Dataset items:

══════════════════════════════

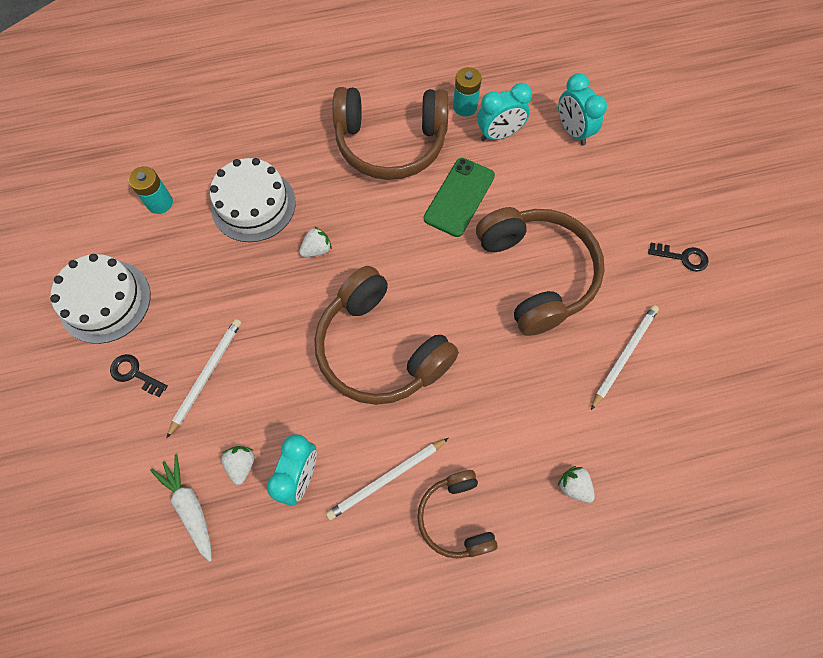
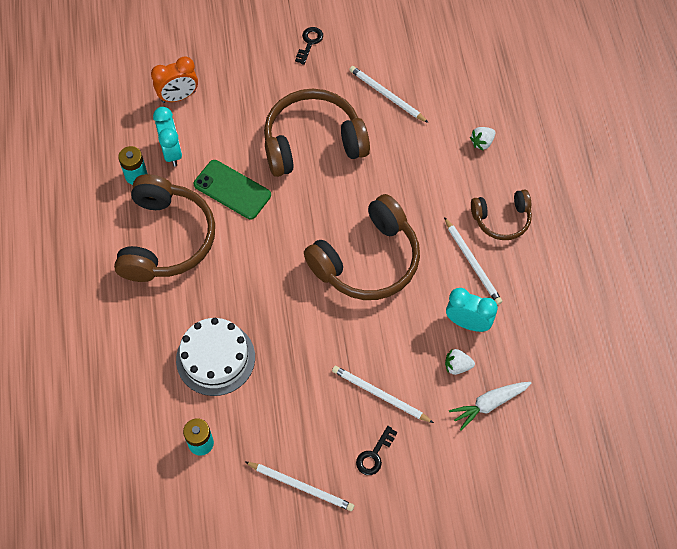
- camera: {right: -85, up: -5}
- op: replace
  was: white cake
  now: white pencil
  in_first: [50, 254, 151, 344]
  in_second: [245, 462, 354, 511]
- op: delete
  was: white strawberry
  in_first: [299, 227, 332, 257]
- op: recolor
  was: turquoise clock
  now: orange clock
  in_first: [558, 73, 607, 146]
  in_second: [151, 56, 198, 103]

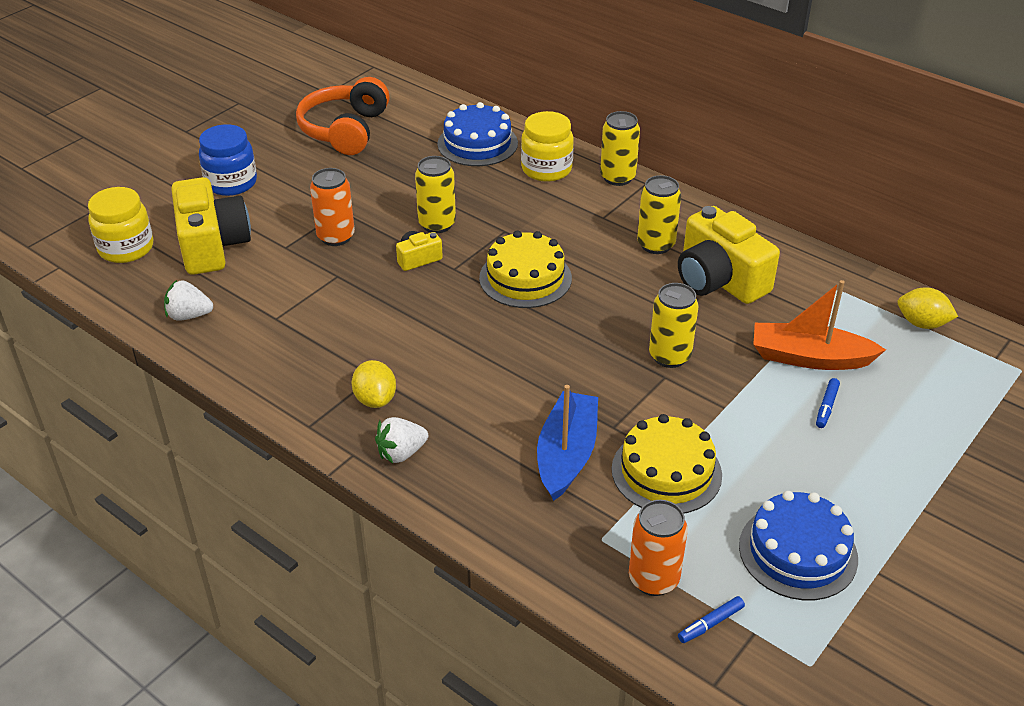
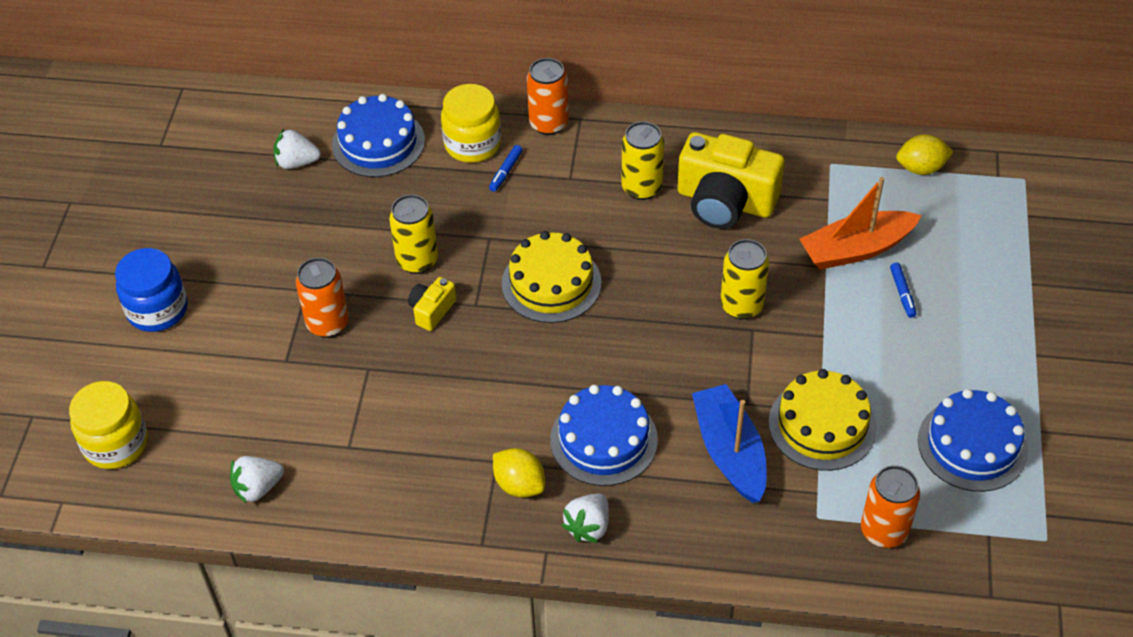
- camera: {right: -30, up: 10}
- op: delete
  was: yellow camera
  in_first: [171, 177, 251, 275]
- op: delete
  was: orange headphones
  in_first: [296, 77, 390, 155]
- op: recolor
  was: yellow can
  now: orange can
  in_first: [600, 111, 640, 186]
  in_second: [527, 58, 569, 135]
- op: move
  was: blue marker
  in_first: [678, 596, 745, 643]
  in_second: [489, 145, 523, 192]
- op: insert
  now: white strawberry
  in_second: [273, 129, 321, 169]
- op: insert
  now: blue cake
  in_second: [550, 385, 658, 486]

══════════════════════════════

Work to complete:
Through the last line of the entries above, beginning at the line containing "was: blue marker", transcribe each line exactly, both ends included and nothing more.

Reply to the task:
  was: blue marker
  in_first: [678, 596, 745, 643]
  in_second: [489, 145, 523, 192]
- op: insert
  now: white strawberry
  in_second: [273, 129, 321, 169]
- op: insert
  now: blue cake
  in_second: [550, 385, 658, 486]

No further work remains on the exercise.